> _PROBLEM DETAILS_
There is one span to output from the data below: the lines starting at the line with "Archive Error: [618,723,931,943]" and ending at the line with "#workshops: [401,604,603,798] ->". Output it exactly, ends included, nothing more.

> _EXTRACTED RECORDS_

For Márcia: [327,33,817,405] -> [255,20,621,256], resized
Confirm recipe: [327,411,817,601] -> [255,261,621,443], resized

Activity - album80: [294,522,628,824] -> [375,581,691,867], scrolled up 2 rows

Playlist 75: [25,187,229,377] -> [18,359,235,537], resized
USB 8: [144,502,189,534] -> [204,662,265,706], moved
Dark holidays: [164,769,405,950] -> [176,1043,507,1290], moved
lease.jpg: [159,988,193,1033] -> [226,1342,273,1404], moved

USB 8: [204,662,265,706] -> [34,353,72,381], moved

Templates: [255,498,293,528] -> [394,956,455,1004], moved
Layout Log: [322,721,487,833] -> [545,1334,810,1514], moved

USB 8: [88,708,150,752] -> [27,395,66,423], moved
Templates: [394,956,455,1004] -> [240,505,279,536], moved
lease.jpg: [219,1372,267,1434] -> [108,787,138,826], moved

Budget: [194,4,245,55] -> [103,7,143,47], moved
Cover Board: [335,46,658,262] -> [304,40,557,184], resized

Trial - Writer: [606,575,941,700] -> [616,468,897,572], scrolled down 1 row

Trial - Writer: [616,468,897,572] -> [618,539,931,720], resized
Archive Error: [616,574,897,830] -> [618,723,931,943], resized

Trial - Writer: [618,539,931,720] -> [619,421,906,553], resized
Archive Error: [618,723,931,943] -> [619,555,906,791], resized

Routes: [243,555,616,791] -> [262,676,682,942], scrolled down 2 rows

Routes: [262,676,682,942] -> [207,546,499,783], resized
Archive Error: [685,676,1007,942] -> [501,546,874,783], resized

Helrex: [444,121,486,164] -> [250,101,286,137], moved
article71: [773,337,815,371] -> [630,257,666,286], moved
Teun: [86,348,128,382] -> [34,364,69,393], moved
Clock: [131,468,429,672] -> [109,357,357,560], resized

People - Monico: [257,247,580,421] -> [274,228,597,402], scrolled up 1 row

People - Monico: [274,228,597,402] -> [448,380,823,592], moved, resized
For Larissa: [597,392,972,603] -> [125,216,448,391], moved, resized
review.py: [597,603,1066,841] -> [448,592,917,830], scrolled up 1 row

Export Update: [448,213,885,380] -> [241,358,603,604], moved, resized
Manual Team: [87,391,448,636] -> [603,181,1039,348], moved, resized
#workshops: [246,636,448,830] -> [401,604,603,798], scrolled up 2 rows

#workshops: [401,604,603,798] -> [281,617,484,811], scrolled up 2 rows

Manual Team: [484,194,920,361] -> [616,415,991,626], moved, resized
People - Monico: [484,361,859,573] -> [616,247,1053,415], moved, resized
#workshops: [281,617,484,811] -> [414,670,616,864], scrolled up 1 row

> _TASK RESPONSE_
Archive Error: [618,723,931,943] -> [619,555,906,791], resized

Routes: [243,555,616,791] -> [262,676,682,942], scrolled down 2 rows

Routes: [262,676,682,942] -> [207,546,499,783], resized
Archive Error: [685,676,1007,942] -> [501,546,874,783], resized

Helrex: [444,121,486,164] -> [250,101,286,137], moved
article71: [773,337,815,371] -> [630,257,666,286], moved
Teun: [86,348,128,382] -> [34,364,69,393], moved
Clock: [131,468,429,672] -> [109,357,357,560], resized

People - Monico: [257,247,580,421] -> [274,228,597,402], scrolled up 1 row

People - Monico: [274,228,597,402] -> [448,380,823,592], moved, resized
For Larissa: [597,392,972,603] -> [125,216,448,391], moved, resized
review.py: [597,603,1066,841] -> [448,592,917,830], scrolled up 1 row

Export Update: [448,213,885,380] -> [241,358,603,604], moved, resized
Manual Team: [87,391,448,636] -> [603,181,1039,348], moved, resized
#workshops: [246,636,448,830] -> [401,604,603,798], scrolled up 2 rows

#workshops: [401,604,603,798] -> [281,617,484,811], scrolled up 2 rows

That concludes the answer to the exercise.